**WORK TO BE COMPLETED:**
Extract all records. Keep each one exact.
*****
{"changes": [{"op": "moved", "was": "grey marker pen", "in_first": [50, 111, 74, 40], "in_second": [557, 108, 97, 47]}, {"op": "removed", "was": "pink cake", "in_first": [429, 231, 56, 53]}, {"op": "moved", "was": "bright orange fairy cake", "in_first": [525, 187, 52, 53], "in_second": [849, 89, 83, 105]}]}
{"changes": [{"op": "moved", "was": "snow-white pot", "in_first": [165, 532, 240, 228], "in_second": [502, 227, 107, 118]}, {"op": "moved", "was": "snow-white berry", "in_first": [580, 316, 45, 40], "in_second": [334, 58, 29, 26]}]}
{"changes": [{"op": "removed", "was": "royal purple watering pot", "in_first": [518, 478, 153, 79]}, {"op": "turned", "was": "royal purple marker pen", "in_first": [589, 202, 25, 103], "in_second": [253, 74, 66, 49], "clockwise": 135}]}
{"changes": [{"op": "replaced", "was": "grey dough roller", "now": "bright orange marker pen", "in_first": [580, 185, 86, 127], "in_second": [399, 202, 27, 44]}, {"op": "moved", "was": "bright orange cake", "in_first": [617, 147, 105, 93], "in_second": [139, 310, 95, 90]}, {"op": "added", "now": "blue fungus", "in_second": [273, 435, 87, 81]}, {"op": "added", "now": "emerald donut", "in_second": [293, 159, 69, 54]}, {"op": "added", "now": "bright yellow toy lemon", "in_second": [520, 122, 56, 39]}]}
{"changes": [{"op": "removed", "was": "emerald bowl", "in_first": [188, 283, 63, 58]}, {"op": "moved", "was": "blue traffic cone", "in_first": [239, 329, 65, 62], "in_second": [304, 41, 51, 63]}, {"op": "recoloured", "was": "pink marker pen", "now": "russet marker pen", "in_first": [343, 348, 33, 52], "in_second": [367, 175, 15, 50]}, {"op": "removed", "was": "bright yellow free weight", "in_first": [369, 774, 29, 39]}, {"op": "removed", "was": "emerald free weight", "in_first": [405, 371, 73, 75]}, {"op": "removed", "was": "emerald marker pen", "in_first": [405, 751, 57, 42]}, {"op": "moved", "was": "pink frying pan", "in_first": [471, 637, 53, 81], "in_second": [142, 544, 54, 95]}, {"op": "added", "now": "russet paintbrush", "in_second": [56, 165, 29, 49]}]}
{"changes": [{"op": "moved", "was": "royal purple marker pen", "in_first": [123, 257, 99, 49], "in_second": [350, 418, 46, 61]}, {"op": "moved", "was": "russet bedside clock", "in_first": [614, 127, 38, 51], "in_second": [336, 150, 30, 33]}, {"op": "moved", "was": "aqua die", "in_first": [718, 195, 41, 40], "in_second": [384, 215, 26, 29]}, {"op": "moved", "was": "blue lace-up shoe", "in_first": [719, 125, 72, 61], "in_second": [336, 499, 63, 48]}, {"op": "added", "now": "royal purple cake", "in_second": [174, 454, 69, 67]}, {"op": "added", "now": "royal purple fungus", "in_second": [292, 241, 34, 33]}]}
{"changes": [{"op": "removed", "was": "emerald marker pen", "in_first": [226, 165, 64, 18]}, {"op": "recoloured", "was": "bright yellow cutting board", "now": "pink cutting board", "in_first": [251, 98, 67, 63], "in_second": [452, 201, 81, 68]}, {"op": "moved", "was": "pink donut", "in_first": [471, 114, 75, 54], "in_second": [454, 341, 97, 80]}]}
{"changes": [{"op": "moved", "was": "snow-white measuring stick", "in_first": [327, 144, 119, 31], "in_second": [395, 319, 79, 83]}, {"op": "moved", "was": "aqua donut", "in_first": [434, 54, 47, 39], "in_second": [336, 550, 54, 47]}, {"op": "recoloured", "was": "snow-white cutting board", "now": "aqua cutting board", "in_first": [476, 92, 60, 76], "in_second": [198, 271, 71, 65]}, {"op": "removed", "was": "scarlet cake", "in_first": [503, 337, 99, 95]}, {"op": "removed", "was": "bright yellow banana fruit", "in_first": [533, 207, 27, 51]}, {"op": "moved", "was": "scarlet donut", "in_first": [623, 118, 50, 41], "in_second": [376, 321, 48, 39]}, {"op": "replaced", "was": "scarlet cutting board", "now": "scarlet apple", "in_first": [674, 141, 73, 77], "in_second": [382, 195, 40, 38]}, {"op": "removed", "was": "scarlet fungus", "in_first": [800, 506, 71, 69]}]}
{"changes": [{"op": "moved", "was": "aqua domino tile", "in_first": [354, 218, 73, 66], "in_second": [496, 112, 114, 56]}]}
*****
**YOUR SOLUTION:**
{"changes": [{"op": "moved", "was": "grey marker pen", "in_first": [50, 111, 74, 40], "in_second": [557, 108, 97, 47]}, {"op": "removed", "was": "pink cake", "in_first": [429, 231, 56, 53]}, {"op": "moved", "was": "bright orange fairy cake", "in_first": [525, 187, 52, 53], "in_second": [849, 89, 83, 105]}]}
{"changes": [{"op": "moved", "was": "snow-white pot", "in_first": [165, 532, 240, 228], "in_second": [502, 227, 107, 118]}, {"op": "moved", "was": "snow-white berry", "in_first": [580, 316, 45, 40], "in_second": [334, 58, 29, 26]}]}
{"changes": [{"op": "removed", "was": "royal purple watering pot", "in_first": [518, 478, 153, 79]}, {"op": "turned", "was": "royal purple marker pen", "in_first": [589, 202, 25, 103], "in_second": [253, 74, 66, 49], "clockwise": 135}]}
{"changes": [{"op": "replaced", "was": "grey dough roller", "now": "bright orange marker pen", "in_first": [580, 185, 86, 127], "in_second": [399, 202, 27, 44]}, {"op": "moved", "was": "bright orange cake", "in_first": [617, 147, 105, 93], "in_second": [139, 310, 95, 90]}, {"op": "added", "now": "blue fungus", "in_second": [273, 435, 87, 81]}, {"op": "added", "now": "emerald donut", "in_second": [293, 159, 69, 54]}, {"op": "added", "now": "bright yellow toy lemon", "in_second": [520, 122, 56, 39]}]}
{"changes": [{"op": "removed", "was": "emerald bowl", "in_first": [188, 283, 63, 58]}, {"op": "moved", "was": "blue traffic cone", "in_first": [239, 329, 65, 62], "in_second": [304, 41, 51, 63]}, {"op": "recoloured", "was": "pink marker pen", "now": "russet marker pen", "in_first": [343, 348, 33, 52], "in_second": [367, 175, 15, 50]}, {"op": "removed", "was": "bright yellow free weight", "in_first": [369, 774, 29, 39]}, {"op": "removed", "was": "emerald free weight", "in_first": [405, 371, 73, 75]}, {"op": "removed", "was": "emerald marker pen", "in_first": [405, 751, 57, 42]}, {"op": "moved", "was": "pink frying pan", "in_first": [471, 637, 53, 81], "in_second": [142, 544, 54, 95]}, {"op": "added", "now": "russet paintbrush", "in_second": [56, 165, 29, 49]}]}
{"changes": [{"op": "moved", "was": "royal purple marker pen", "in_first": [123, 257, 99, 49], "in_second": [350, 418, 46, 61]}, {"op": "moved", "was": "russet bedside clock", "in_first": [614, 127, 38, 51], "in_second": [336, 150, 30, 33]}, {"op": "moved", "was": "aqua die", "in_first": [718, 195, 41, 40], "in_second": [384, 215, 26, 29]}, {"op": "moved", "was": "blue lace-up shoe", "in_first": [719, 125, 72, 61], "in_second": [336, 499, 63, 48]}, {"op": "added", "now": "royal purple cake", "in_second": [174, 454, 69, 67]}, {"op": "added", "now": "royal purple fungus", "in_second": [292, 241, 34, 33]}]}
{"changes": [{"op": "removed", "was": "emerald marker pen", "in_first": [226, 165, 64, 18]}, {"op": "recoloured", "was": "bright yellow cutting board", "now": "pink cutting board", "in_first": [251, 98, 67, 63], "in_second": [452, 201, 81, 68]}, {"op": "moved", "was": "pink donut", "in_first": [471, 114, 75, 54], "in_second": [454, 341, 97, 80]}]}
{"changes": [{"op": "moved", "was": "snow-white measuring stick", "in_first": [327, 144, 119, 31], "in_second": [395, 319, 79, 83]}, {"op": "moved", "was": "aqua donut", "in_first": [434, 54, 47, 39], "in_second": [336, 550, 54, 47]}, {"op": "recoloured", "was": "snow-white cutting board", "now": "aqua cutting board", "in_first": [476, 92, 60, 76], "in_second": [198, 271, 71, 65]}, {"op": "removed", "was": "scarlet cake", "in_first": [503, 337, 99, 95]}, {"op": "removed", "was": "bright yellow banana fruit", "in_first": [533, 207, 27, 51]}, {"op": "moved", "was": "scarlet donut", "in_first": [623, 118, 50, 41], "in_second": [376, 321, 48, 39]}, {"op": "replaced", "was": "scarlet cutting board", "now": "scarlet apple", "in_first": [674, 141, 73, 77], "in_second": [382, 195, 40, 38]}, {"op": "removed", "was": "scarlet fungus", "in_first": [800, 506, 71, 69]}]}
{"changes": [{"op": "moved", "was": "aqua domino tile", "in_first": [354, 218, 73, 66], "in_second": [496, 112, 114, 56]}]}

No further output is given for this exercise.